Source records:
+===+
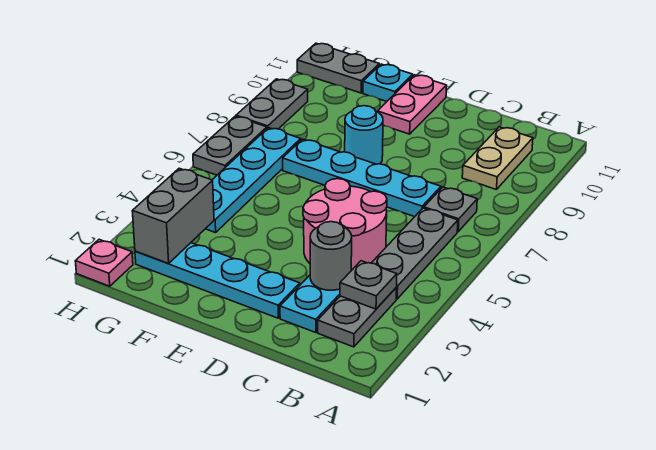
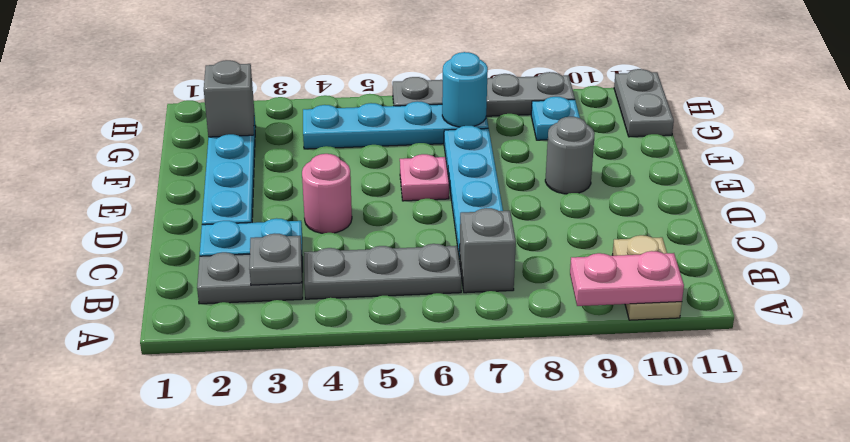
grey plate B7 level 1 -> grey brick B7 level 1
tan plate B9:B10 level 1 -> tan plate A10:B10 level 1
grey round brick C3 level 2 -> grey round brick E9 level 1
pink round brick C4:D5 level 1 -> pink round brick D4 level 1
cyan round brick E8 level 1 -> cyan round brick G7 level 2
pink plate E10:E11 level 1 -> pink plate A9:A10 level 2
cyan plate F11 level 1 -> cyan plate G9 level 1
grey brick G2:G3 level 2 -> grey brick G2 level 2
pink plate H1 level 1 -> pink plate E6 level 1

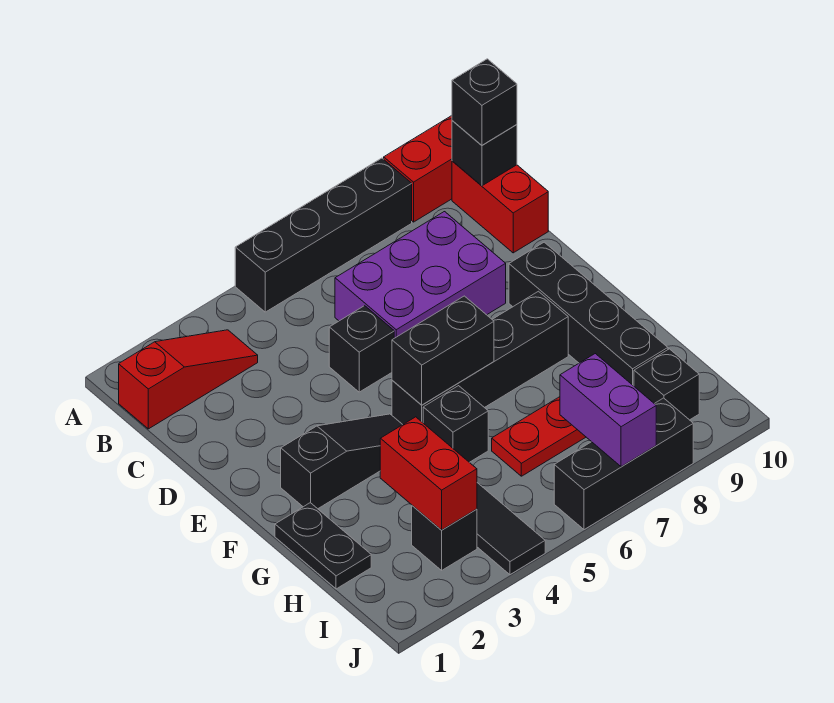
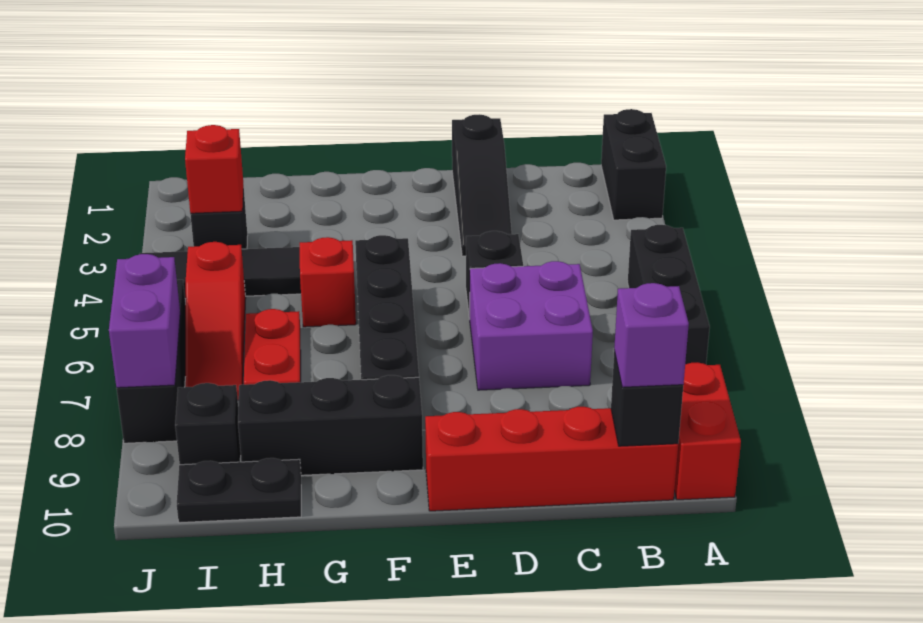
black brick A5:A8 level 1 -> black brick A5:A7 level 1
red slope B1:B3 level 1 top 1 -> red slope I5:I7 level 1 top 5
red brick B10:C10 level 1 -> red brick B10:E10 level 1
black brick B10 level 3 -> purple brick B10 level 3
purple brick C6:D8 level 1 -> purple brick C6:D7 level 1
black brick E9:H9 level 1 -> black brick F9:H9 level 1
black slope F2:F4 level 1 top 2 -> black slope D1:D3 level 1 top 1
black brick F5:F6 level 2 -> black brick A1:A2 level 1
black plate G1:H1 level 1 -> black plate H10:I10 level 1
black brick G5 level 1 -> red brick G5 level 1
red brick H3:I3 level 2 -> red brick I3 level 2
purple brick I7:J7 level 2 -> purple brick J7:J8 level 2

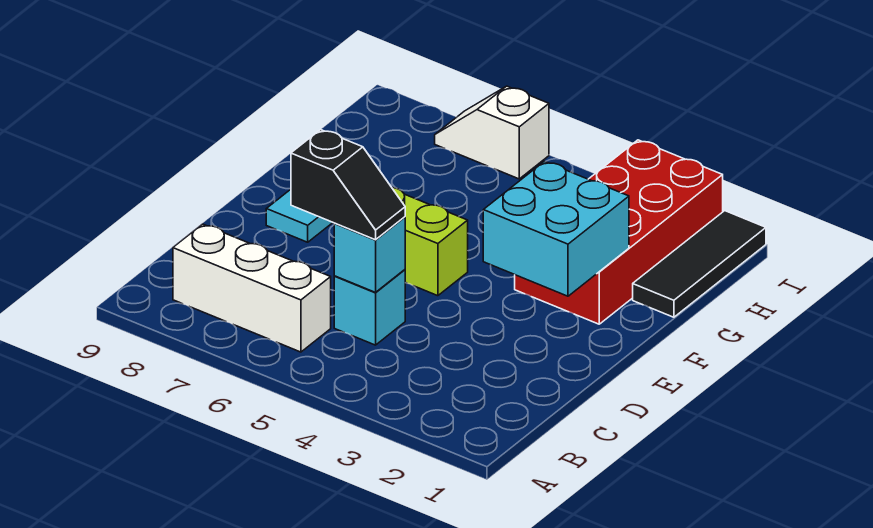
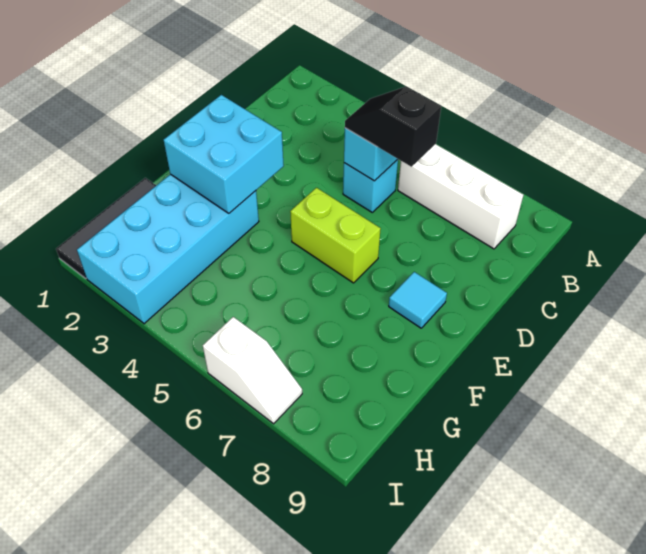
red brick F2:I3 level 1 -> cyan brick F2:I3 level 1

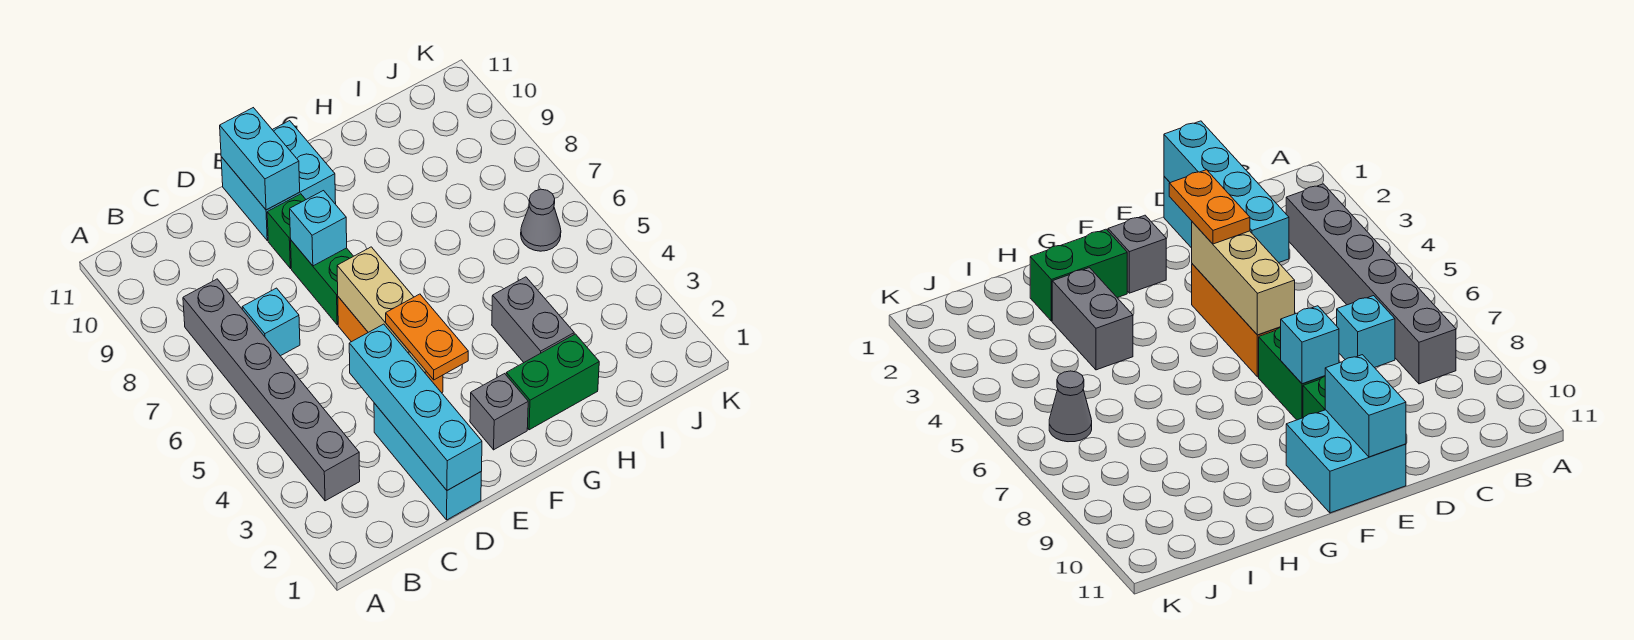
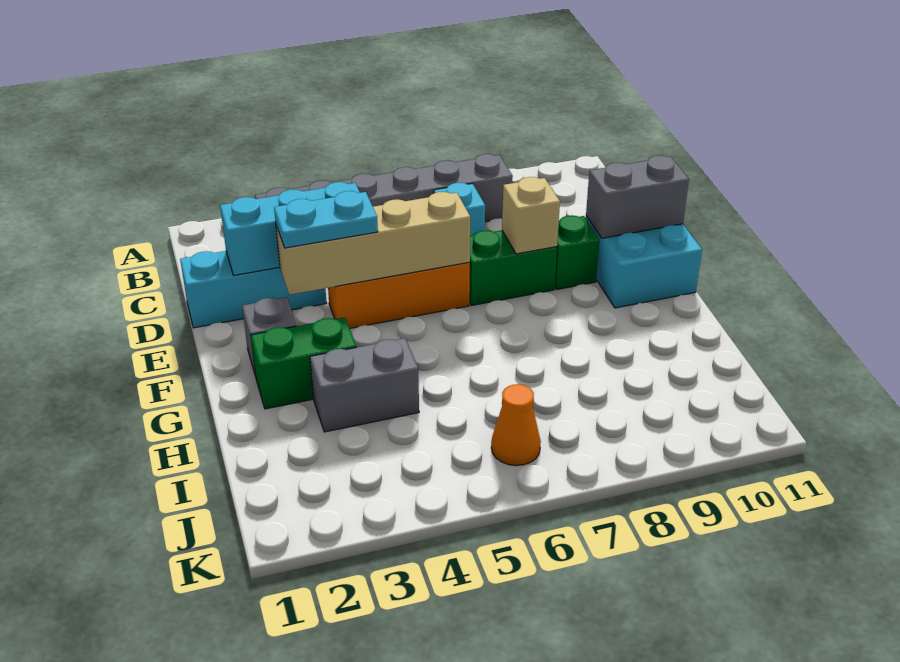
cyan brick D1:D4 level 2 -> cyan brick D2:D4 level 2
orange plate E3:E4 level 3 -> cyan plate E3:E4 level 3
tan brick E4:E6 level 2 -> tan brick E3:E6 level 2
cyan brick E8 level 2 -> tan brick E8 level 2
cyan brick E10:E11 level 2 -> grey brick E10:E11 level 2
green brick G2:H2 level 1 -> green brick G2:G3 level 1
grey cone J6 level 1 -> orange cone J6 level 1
+===+
**Work required**:
Copy each line above where "pink" appears.

**Response**:
pink round brick C4:D5 level 1 -> pink round brick D4 level 1
pink plate E10:E11 level 1 -> pink plate A9:A10 level 2
pink plate H1 level 1 -> pink plate E6 level 1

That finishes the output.